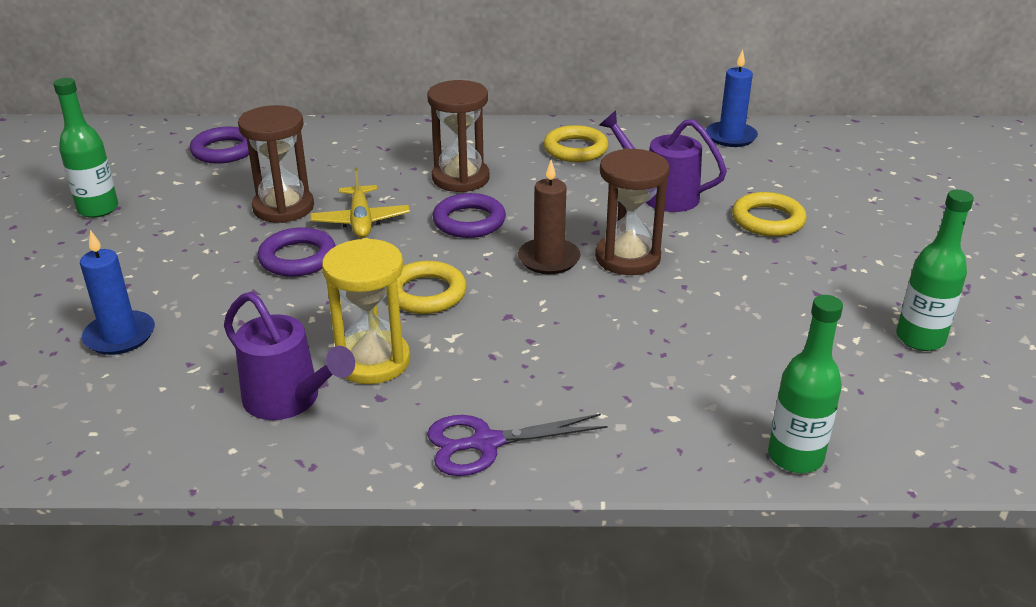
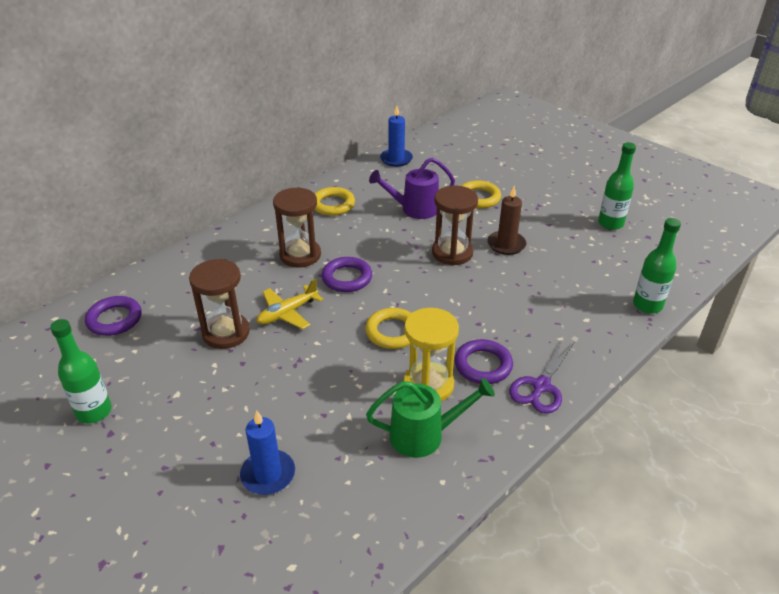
camera: 45 degrees left, 5 degrees up
(290, 400) = (425, 435): purple watering can -> green watering can
(298, 258) = (290, 357): purple ring -> purple ring (483, 365)
(361, 221) = (287, 313): yellow plane -> yellow plane turned 105 degrees clockwise
(548, 259) = (419, 275): brown candle -> brown candle (506, 244)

---

• What is required
What is needed is an exact retyping of every line from the one containing "(290, 400) = (425, 435): purple" through the final line of the entries, and only those lines.

• Answer
(290, 400) = (425, 435): purple watering can -> green watering can
(298, 258) = (290, 357): purple ring -> purple ring (483, 365)
(361, 221) = (287, 313): yellow plane -> yellow plane turned 105 degrees clockwise
(548, 259) = (419, 275): brown candle -> brown candle (506, 244)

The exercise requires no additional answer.